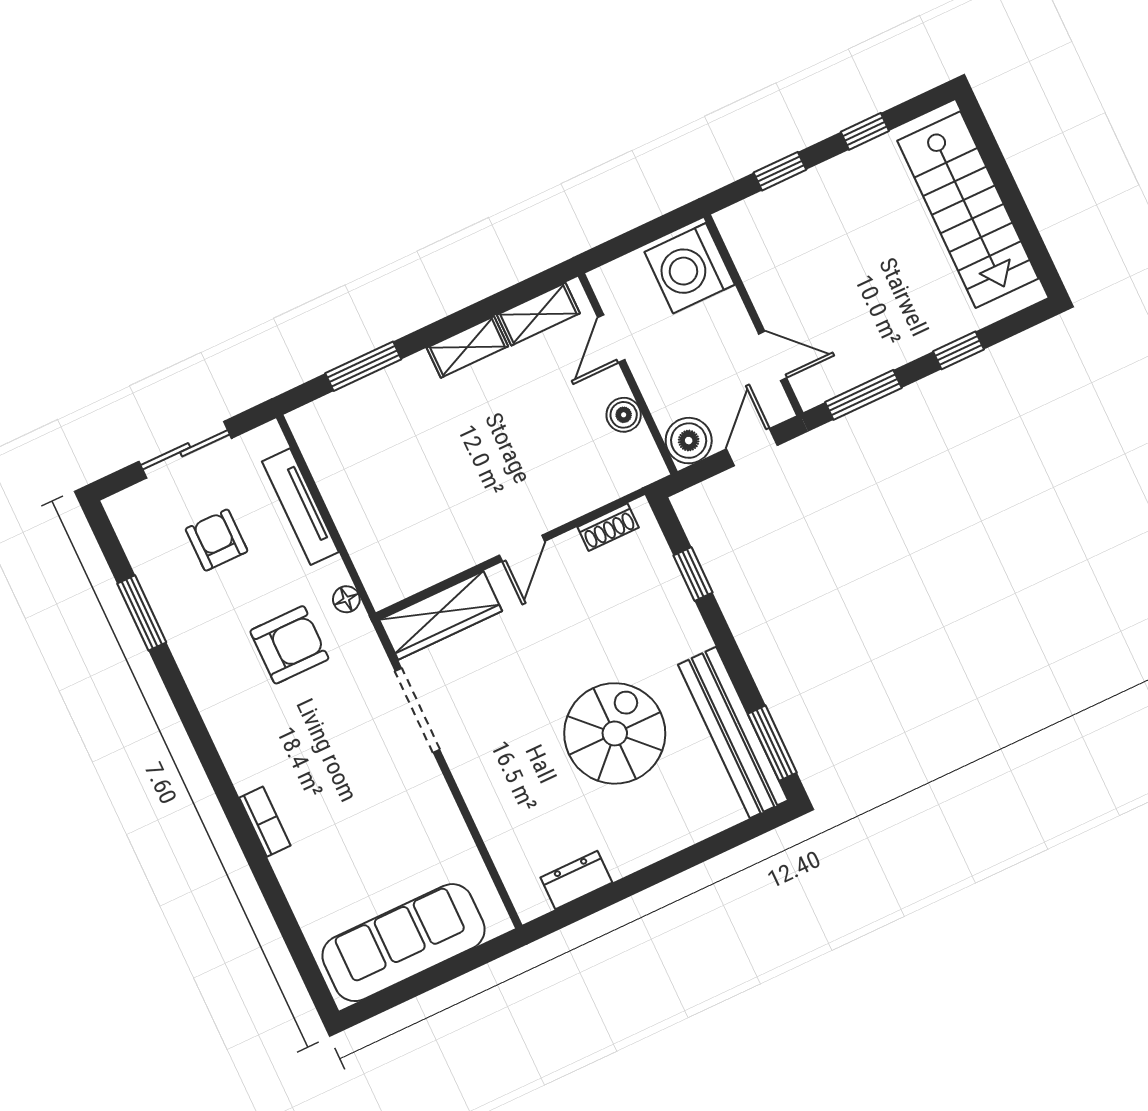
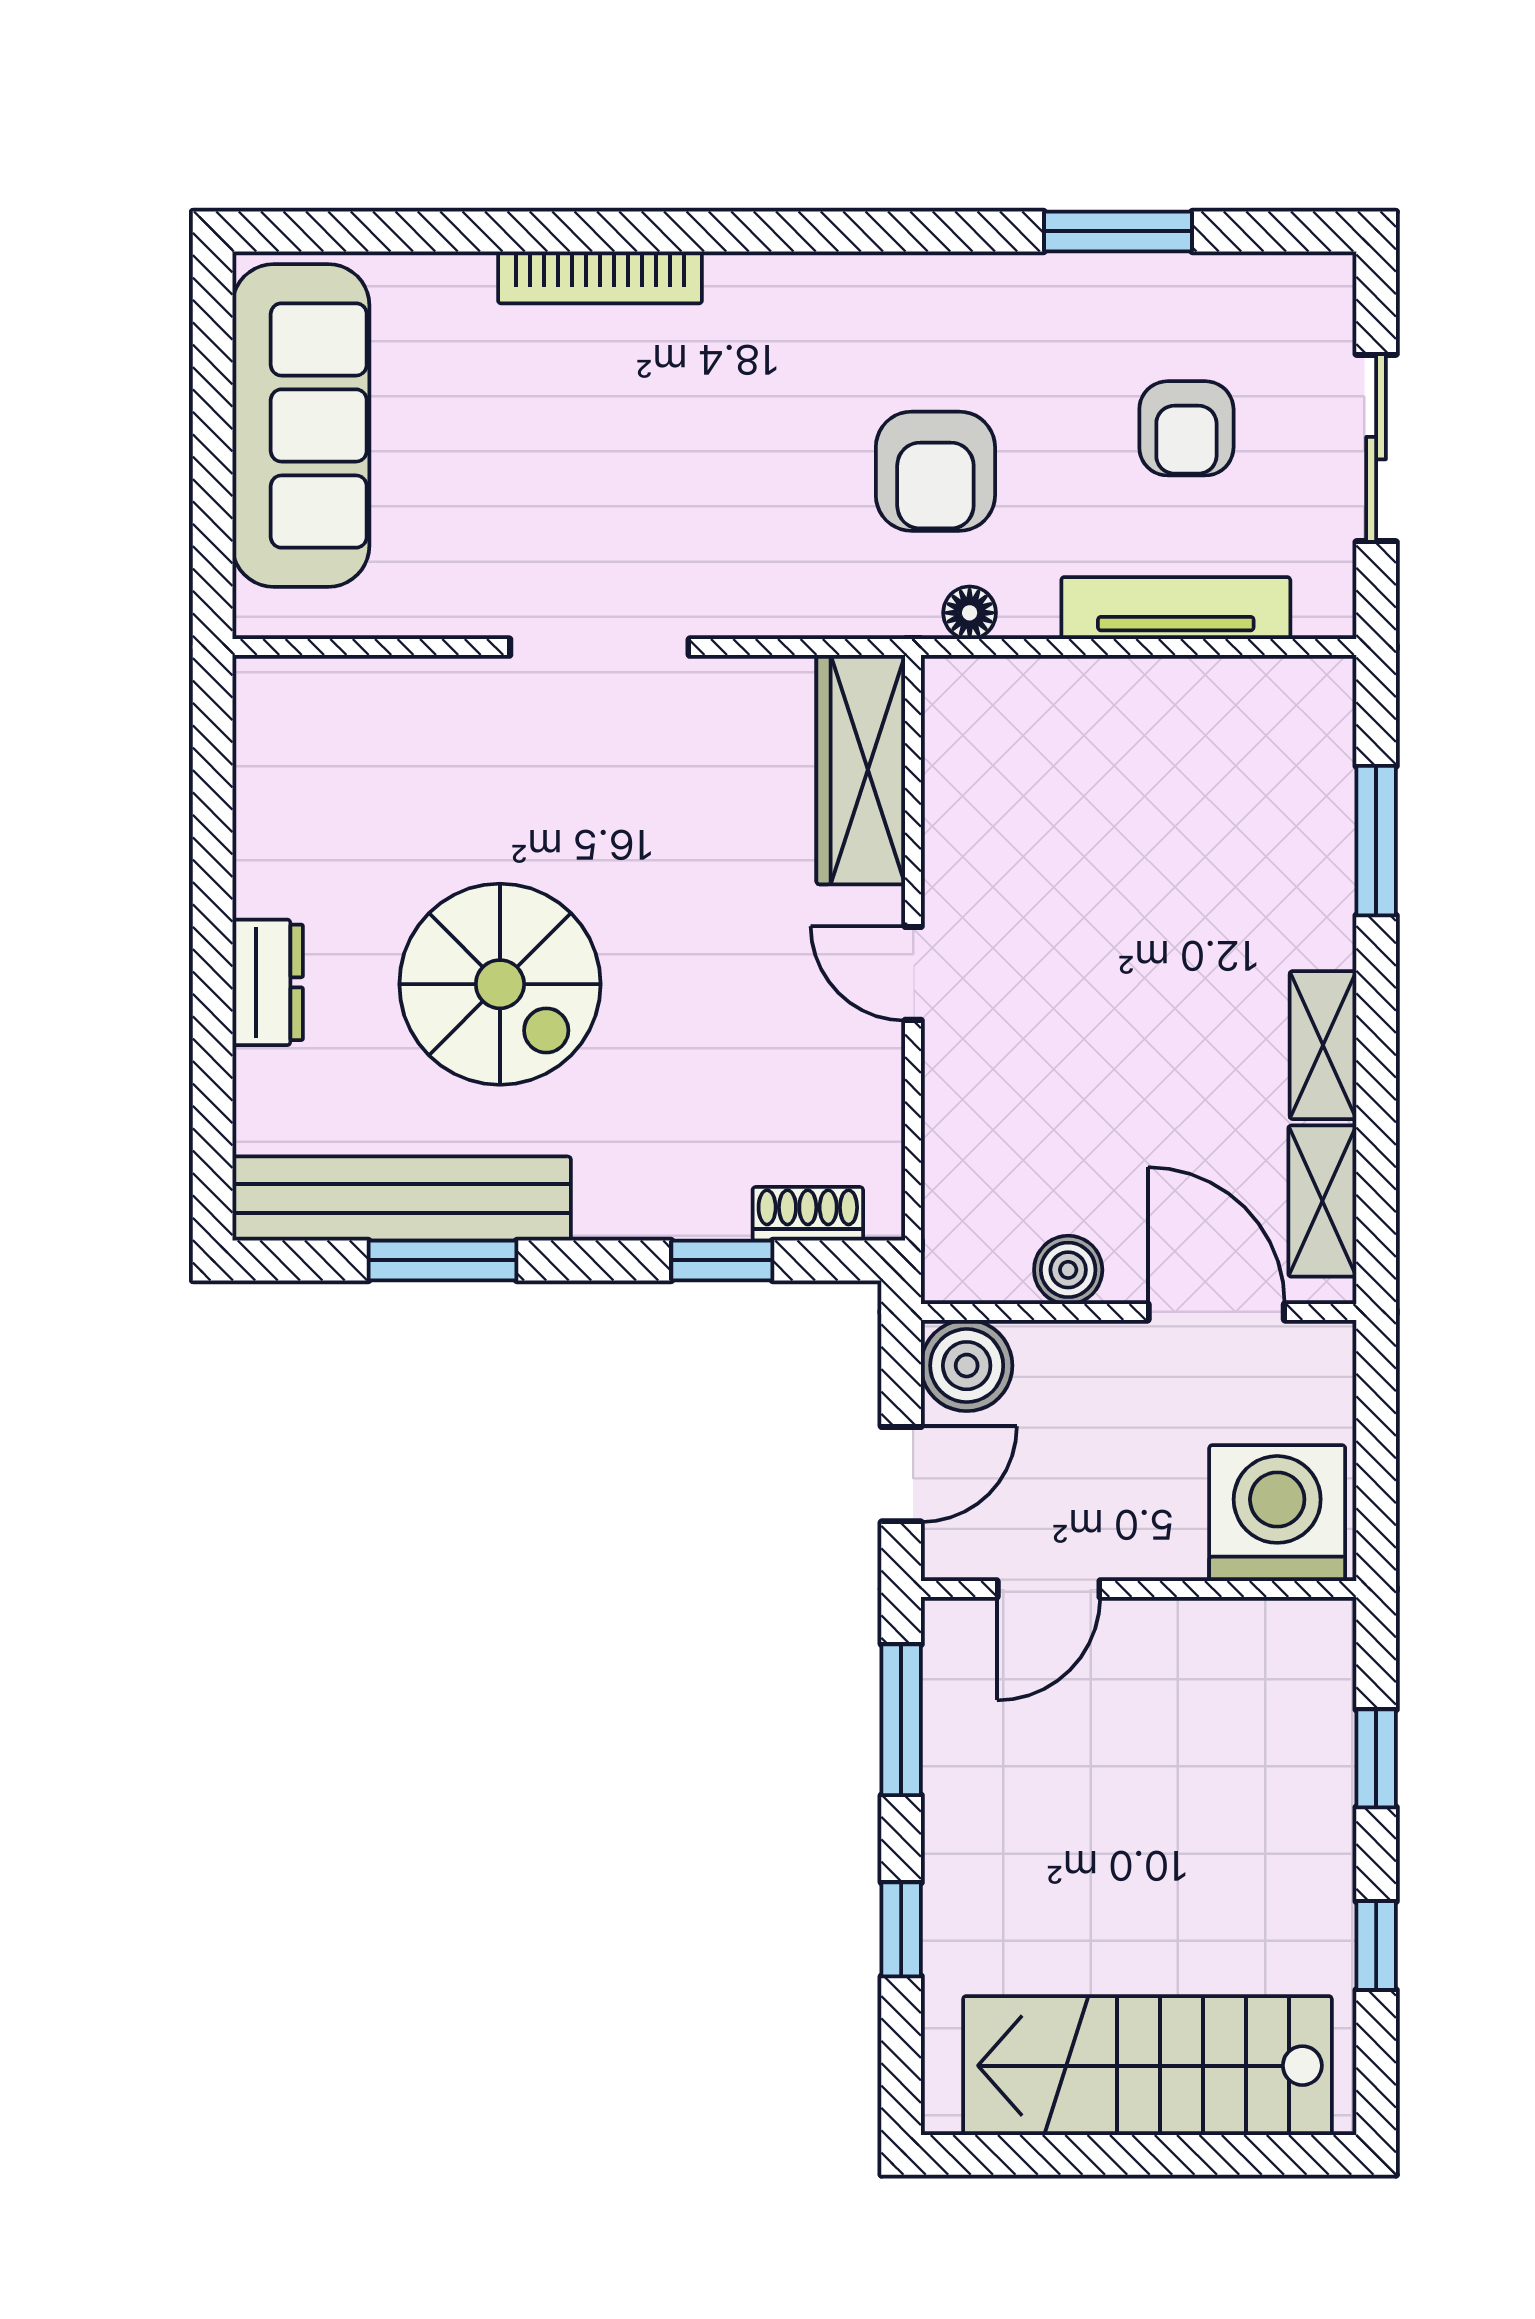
door: (611, 339) -> (1216, 1312), width x1.38
door: (752, 447) -> (901, 1474), hinge flipped
shoe rack: (608, 527) -> (808, 1214), moved, turned 90
armchair: (217, 540) -> (1186, 428), turned 90
doorway: (417, 710) -> (599, 647), moved
window: (772, 743) -> (443, 1260), moved
bookcase: (265, 822) -> (600, 277), width x1.56
dresser: (576, 880) -> (268, 982), moved

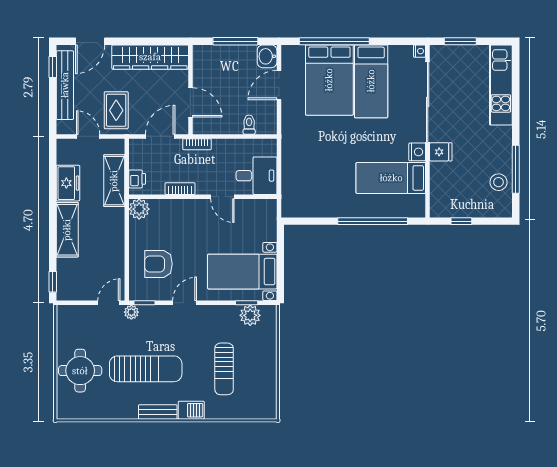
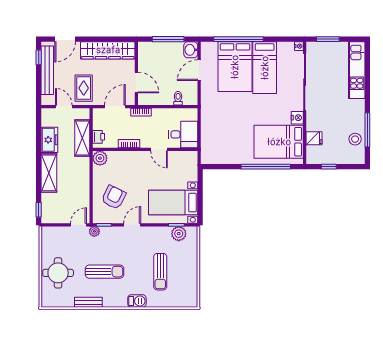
fridge: (441, 152) -> (314, 138), moved
bed: (391, 178) -> (279, 142), width x1.50
armchair: (158, 264) -> (114, 197), turned 116
sun lounger: (146, 369) -> (105, 272), width x0.73, depth x0.75
bench: (158, 412) -> (88, 302), moved

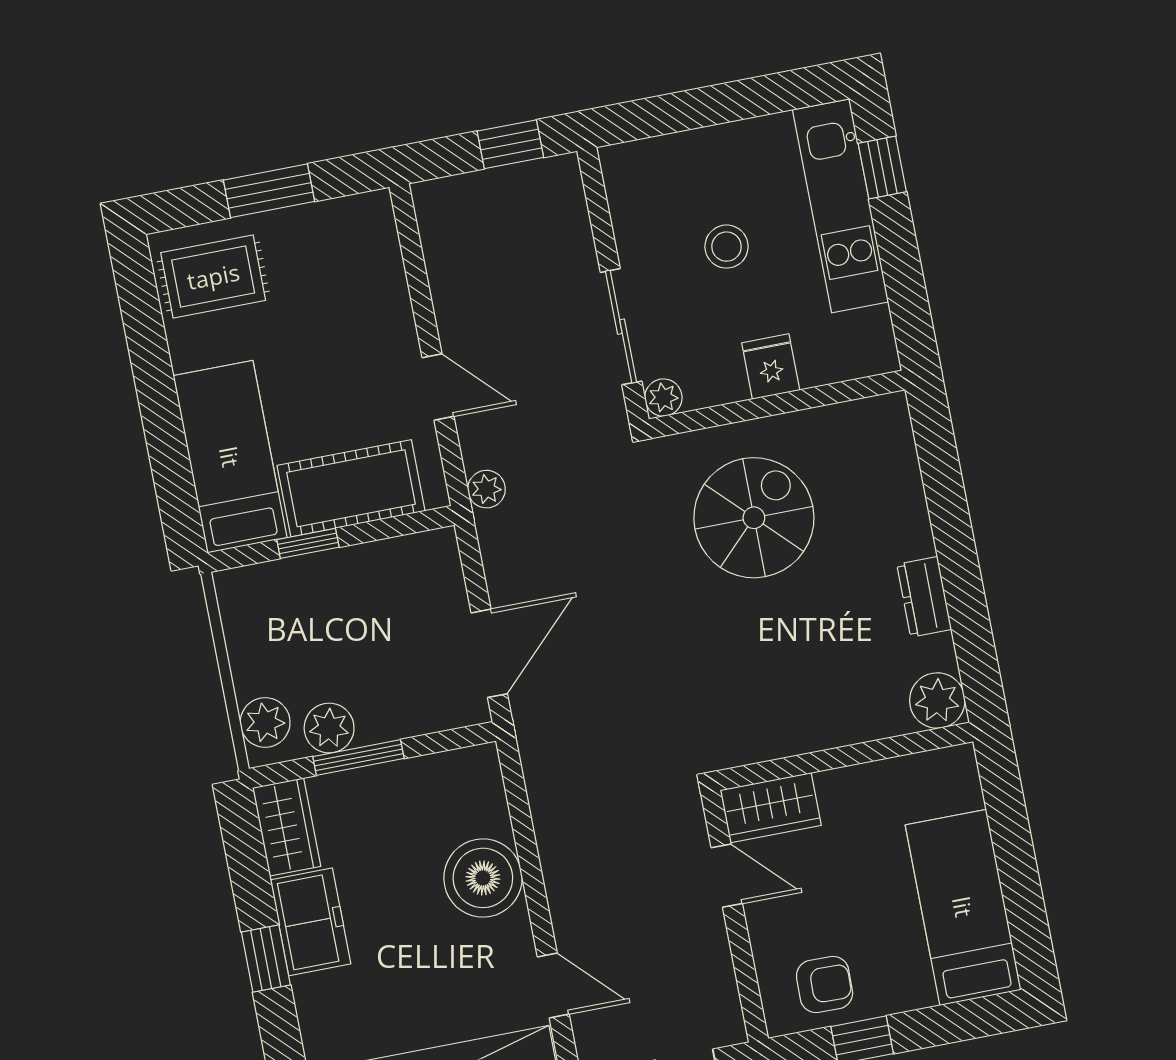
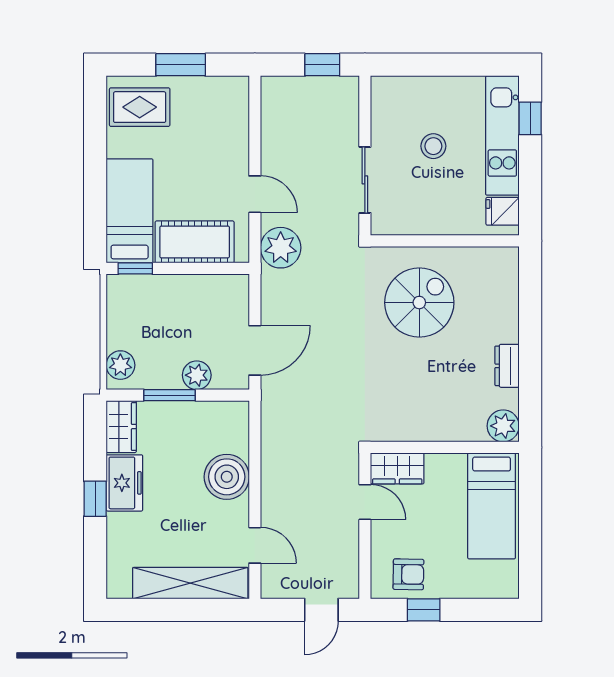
fridge: (771, 367) -> (503, 211), moved, turned -90
plant: (663, 398) -> (381, 225), removed
plant: (486, 489) -> (281, 248), width x1.88, depth x1.88
window: (308, 543) -> (135, 268), moved
plant: (329, 728) -> (197, 375), moved
bed: (963, 907) -> (492, 506), moved, turned 180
※ ※ ※
● **Goal of the exercise**
Each entry above should be copied word for word, with the images omitted.

● **Task output**
door: (611, 339) -> (1216, 1312), width x1.38
door: (752, 447) -> (901, 1474), hinge flipped
shoe rack: (608, 527) -> (808, 1214), moved, turned 90
armchair: (217, 540) -> (1186, 428), turned 90
doorway: (417, 710) -> (599, 647), moved
window: (772, 743) -> (443, 1260), moved
bookcase: (265, 822) -> (600, 277), width x1.56
dresser: (576, 880) -> (268, 982), moved

fridge: (441, 152) -> (314, 138), moved
bed: (391, 178) -> (279, 142), width x1.50
armchair: (158, 264) -> (114, 197), turned 116
sun lounger: (146, 369) -> (105, 272), width x0.73, depth x0.75
bench: (158, 412) -> (88, 302), moved

fridge: (771, 367) -> (503, 211), moved, turned -90
plant: (663, 398) -> (381, 225), removed
plant: (486, 489) -> (281, 248), width x1.88, depth x1.88
window: (308, 543) -> (135, 268), moved
plant: (329, 728) -> (197, 375), moved
bed: (963, 907) -> (492, 506), moved, turned 180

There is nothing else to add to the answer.